Task to complete
All pictures are to be left out; every other part of the entries must be reproduced exactly.

Information given
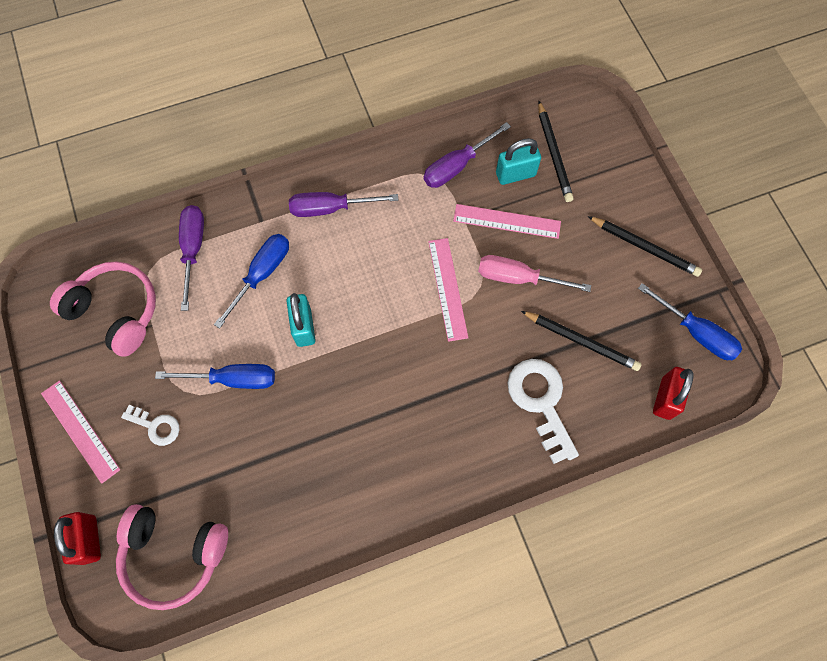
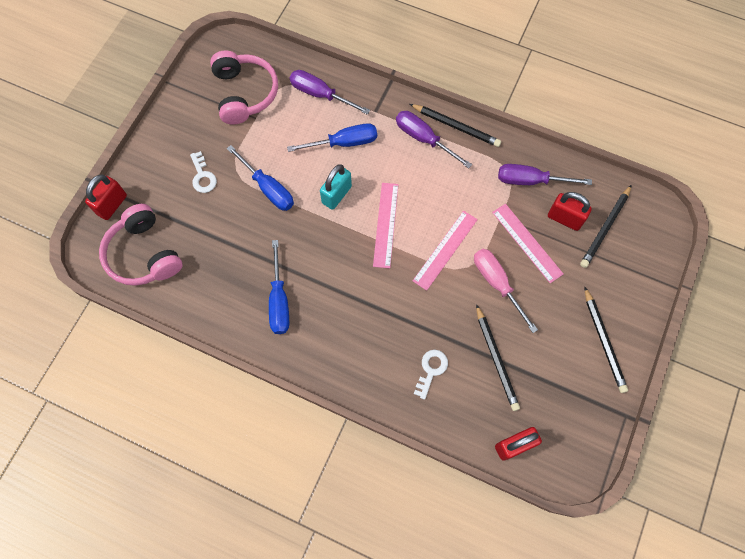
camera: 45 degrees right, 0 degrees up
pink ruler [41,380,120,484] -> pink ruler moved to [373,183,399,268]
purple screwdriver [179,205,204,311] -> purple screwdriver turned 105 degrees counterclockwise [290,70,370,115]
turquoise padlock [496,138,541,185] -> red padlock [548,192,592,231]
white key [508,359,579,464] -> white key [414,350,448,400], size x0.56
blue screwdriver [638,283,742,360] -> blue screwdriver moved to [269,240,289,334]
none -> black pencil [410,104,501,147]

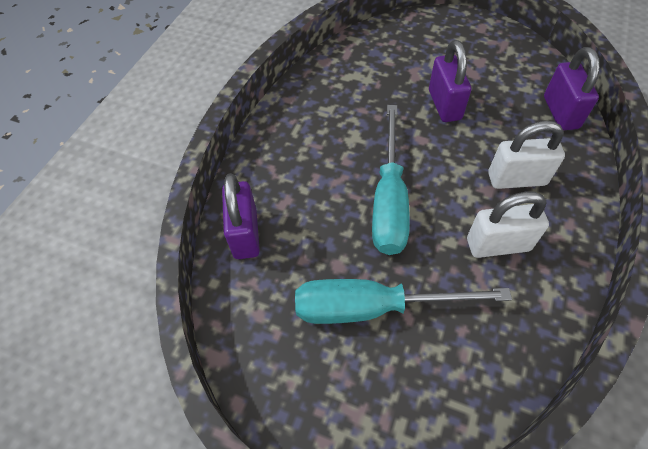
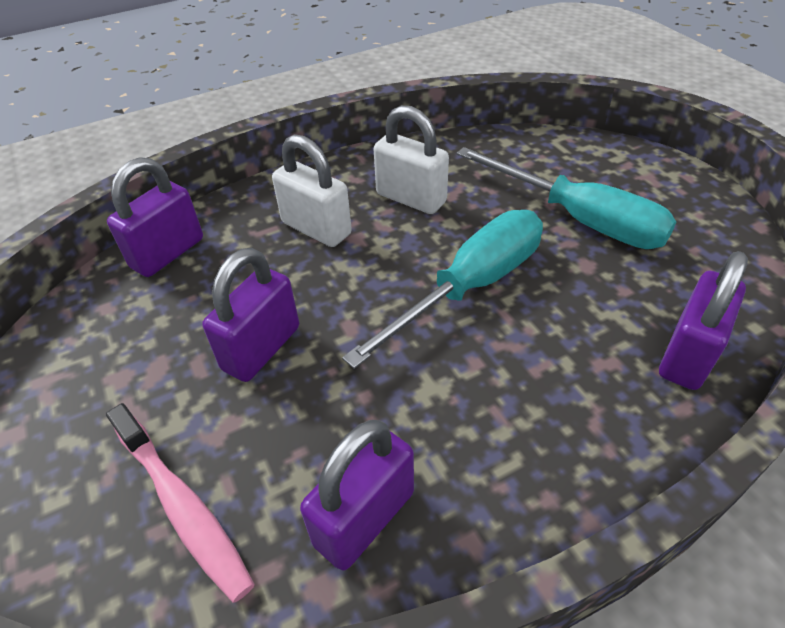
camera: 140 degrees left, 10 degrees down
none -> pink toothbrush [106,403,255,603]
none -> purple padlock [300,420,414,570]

Completed task
camera: 45 degrees right, 0 degrees up
pink ruler [41,380,120,484] -> pink ruler moved to [373,183,399,268]
purple screwdriver [179,205,204,311] -> purple screwdriver turned 105 degrees counterclockwise [290,70,370,115]
turquoise padlock [496,138,541,185] -> red padlock [548,192,592,231]
white key [508,359,579,464] -> white key [414,350,448,400], size x0.56
blue screwdriver [638,283,742,360] -> blue screwdriver moved to [269,240,289,334]
none -> black pencil [410,104,501,147]

camera: 140 degrees left, 10 degrees down
none -> pink toothbrush [106,403,255,603]
none -> purple padlock [300,420,414,570]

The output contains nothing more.